### Task inputs:
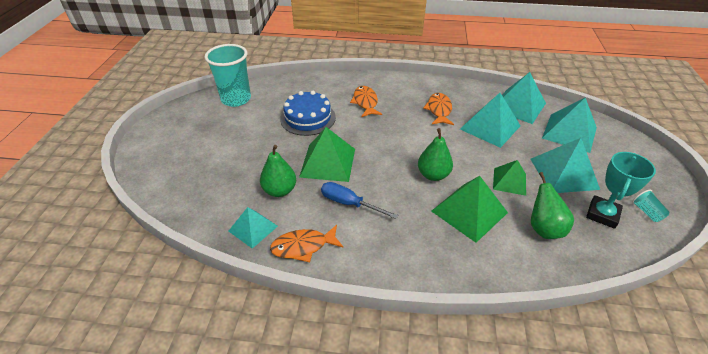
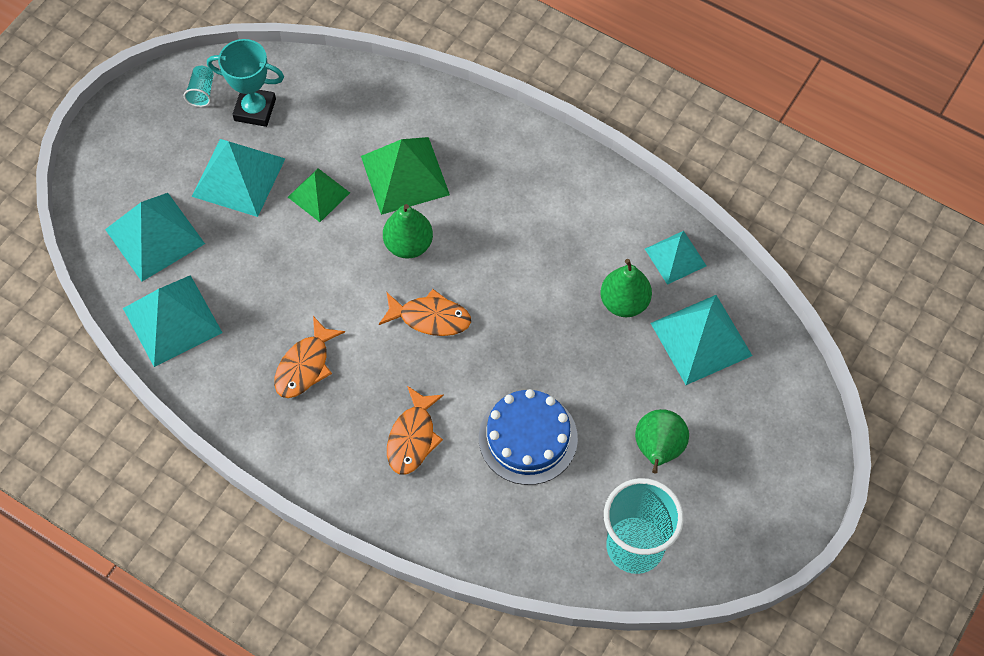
camera: 155 degrees left, 20 degrees up
(303, 246) = (624, 209): orange fish -> orange fish (430, 318)
(328, 162) = (539, 326): green pyramid -> none
(349, 203) = (543, 245): blue screwdriver -> none
(490, 127) = (258, 295): turquoise pyramid -> turquoise pyramid (701, 339)
(543, 228) = (338, 121): green pear -> green pear (658, 450)
(602, 214) = (255, 110): turquoise trophy -> turquoise trophy turned 45 degrees clockwise

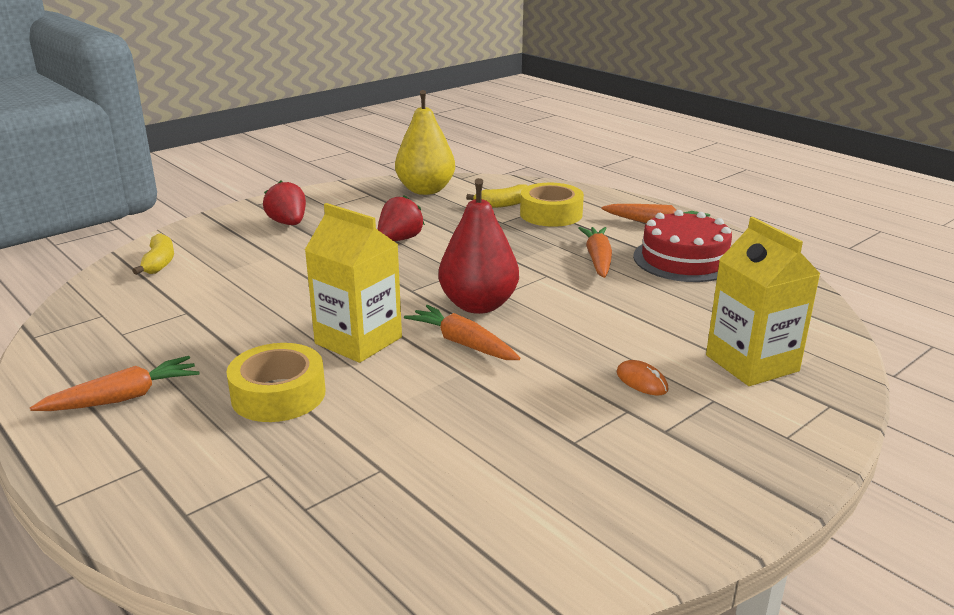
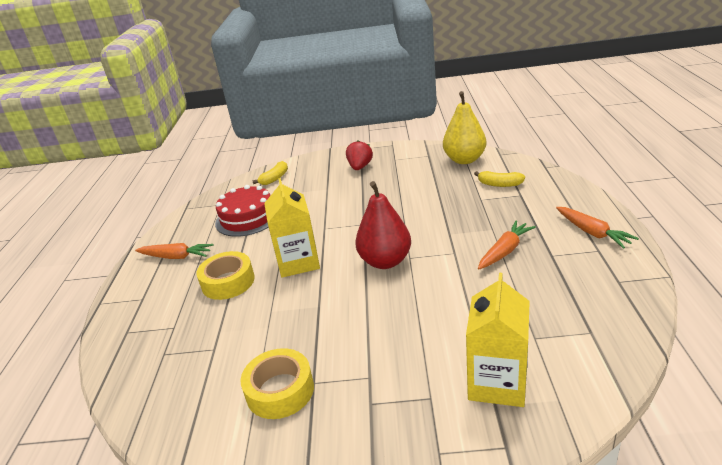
camera: 45 degrees right, 5 degrees up
(399, 239) = (402, 196): red strawberry -> none
(463, 343) = (343, 286): orange carrot -> none
(551, 214) = (522, 201): yellow tape -> yellow tape (280, 390)
(641, 381) = (405, 360): orange mouse -> none
(684, 259) = (570, 273): red cake -> red cake (247, 218)

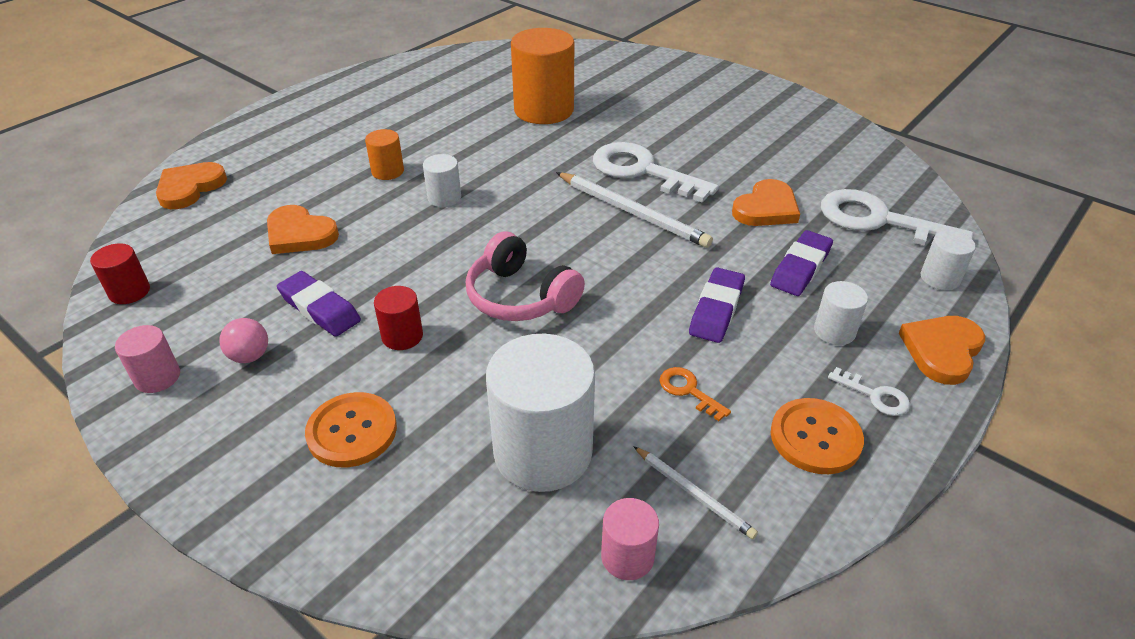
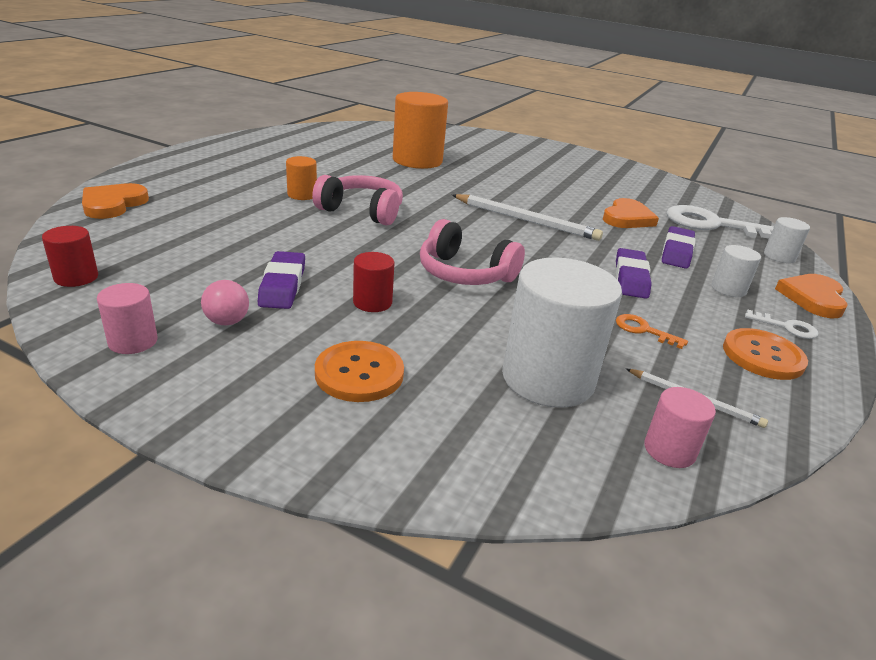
camera: 15 degrees left, 10 degrees down
(299, 234) = (238, 235): orange heart -> none
(320, 309) = (282, 285): purple eraser -> purple eraser turned 60 degrees clockwise
(444, 198) = (362, 211): white cylinder -> pink headphones
(643, 171) = (519, 196): white key -> none

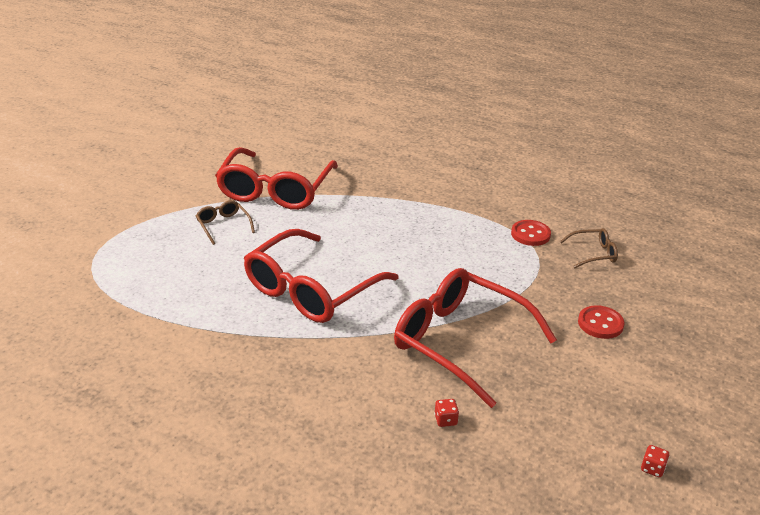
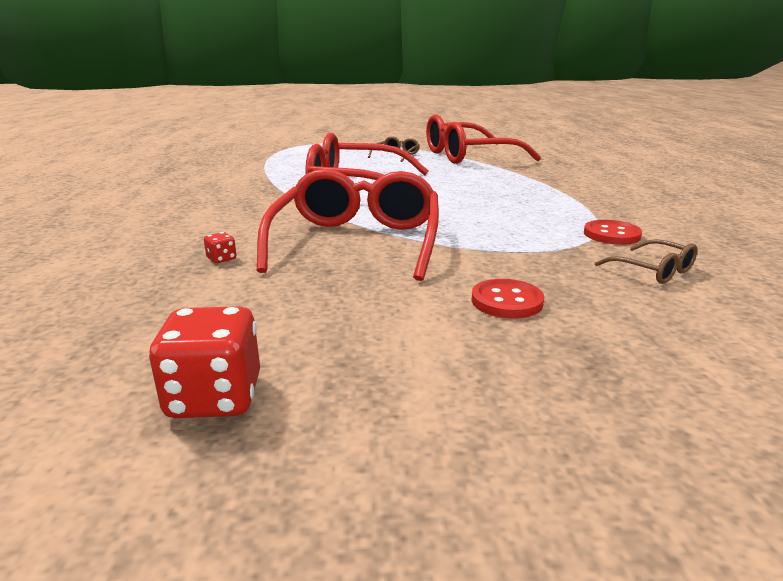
camera: 60 degrees right, 10 degrees down
(652, 468) = (215, 398): red dice -> red dice, size x2.20

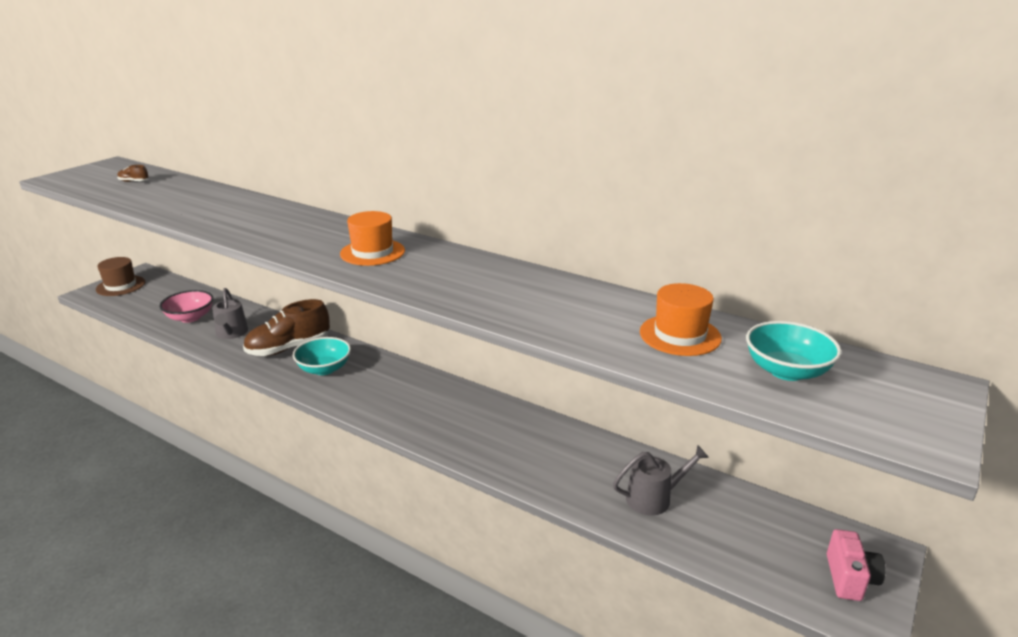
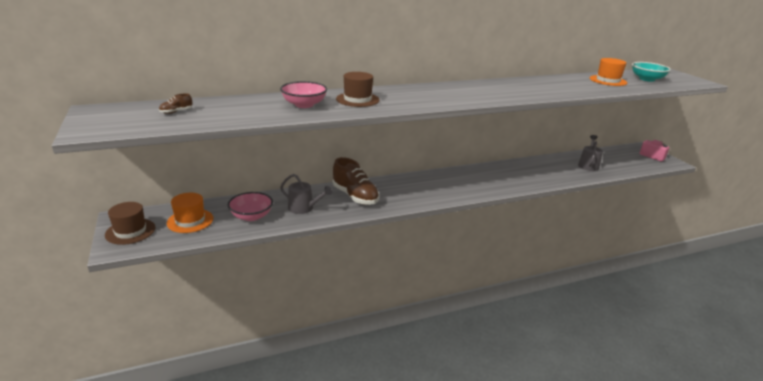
camera: 55 degrees left, 0 degrees up
(214, 208) = (304, 105): none -> pink bowl
(266, 220) = (357, 99): none -> brown hat
(288, 348) = (355, 196): brown shoe -> brown shoe turned 45 degrees counterclockwise
(324, 369) = (397, 194): turquoise bowl -> none
(372, 252) = (453, 93): orange hat -> orange hat (190, 221)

### Assignment:
Tell how many lines of the data contain "pyramid". Nothing but the number belongs in the reply.

### Expected answer:
2